# [ABOUT THIS EXERCISE]
Only the stretch of the listing below that runs from the line with "grey cutting board" through the line with "grey key [657,443,714,496]" is to be printed, exactly and with both ends.

# [MATERIAL FOR THIS EXERCISE]
══════

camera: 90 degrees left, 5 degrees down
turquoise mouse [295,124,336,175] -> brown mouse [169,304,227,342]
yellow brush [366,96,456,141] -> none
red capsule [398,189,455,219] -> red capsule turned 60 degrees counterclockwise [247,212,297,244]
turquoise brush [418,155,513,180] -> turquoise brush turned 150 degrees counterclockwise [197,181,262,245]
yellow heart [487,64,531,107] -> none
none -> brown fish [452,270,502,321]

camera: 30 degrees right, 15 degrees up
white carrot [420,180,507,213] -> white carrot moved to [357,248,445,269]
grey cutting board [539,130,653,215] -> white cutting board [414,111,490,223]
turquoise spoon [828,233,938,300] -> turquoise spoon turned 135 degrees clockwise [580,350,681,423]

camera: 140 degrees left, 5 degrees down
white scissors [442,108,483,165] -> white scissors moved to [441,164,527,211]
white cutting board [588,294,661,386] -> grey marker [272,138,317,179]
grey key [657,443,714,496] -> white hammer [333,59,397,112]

══════

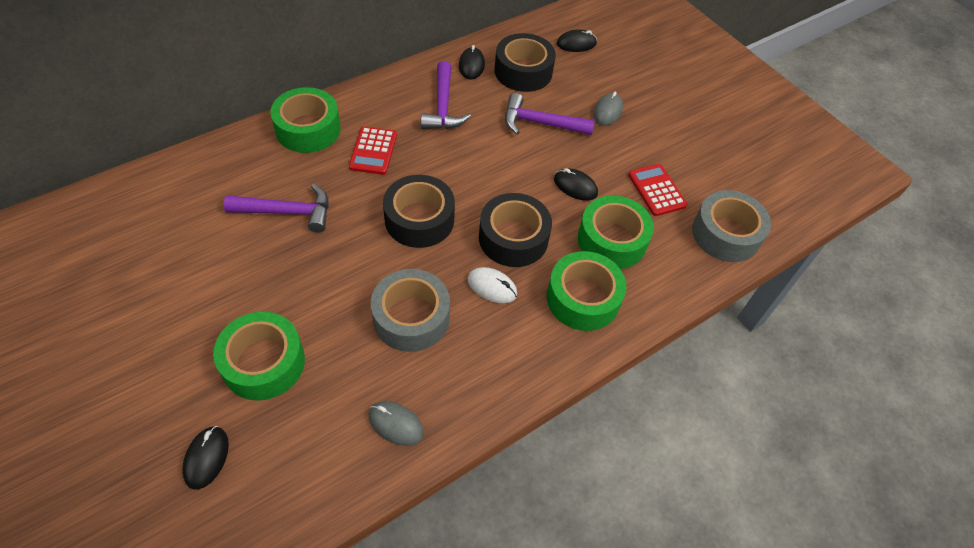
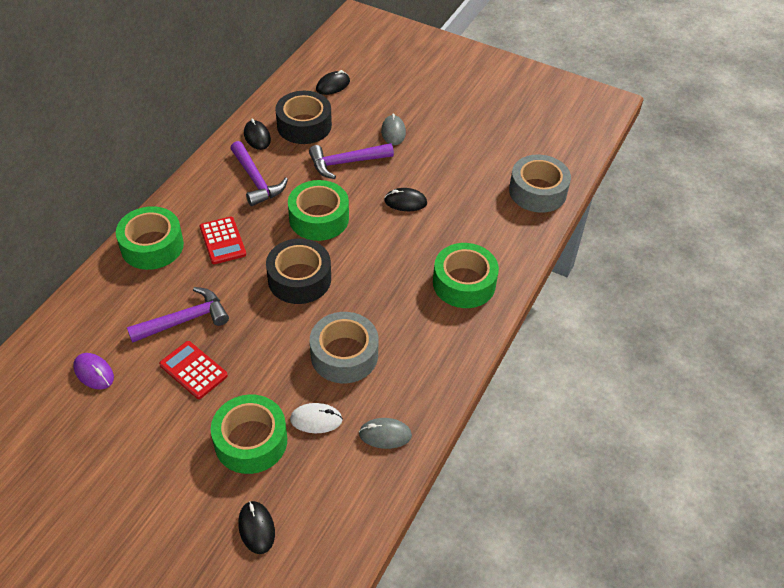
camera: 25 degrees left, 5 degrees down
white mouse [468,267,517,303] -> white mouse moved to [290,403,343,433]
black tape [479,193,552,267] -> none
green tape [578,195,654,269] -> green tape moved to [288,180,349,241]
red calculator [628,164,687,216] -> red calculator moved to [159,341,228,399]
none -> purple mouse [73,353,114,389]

══════

# [SOLUTION FOR THIS PROBLEM]
grey cutting board [539,130,653,215] -> white cutting board [414,111,490,223]
turquoise spoon [828,233,938,300] -> turquoise spoon turned 135 degrees clockwise [580,350,681,423]

camera: 140 degrees left, 5 degrees down
white scissors [442,108,483,165] -> white scissors moved to [441,164,527,211]
white cutting board [588,294,661,386] -> grey marker [272,138,317,179]
grey key [657,443,714,496] -> white hammer [333,59,397,112]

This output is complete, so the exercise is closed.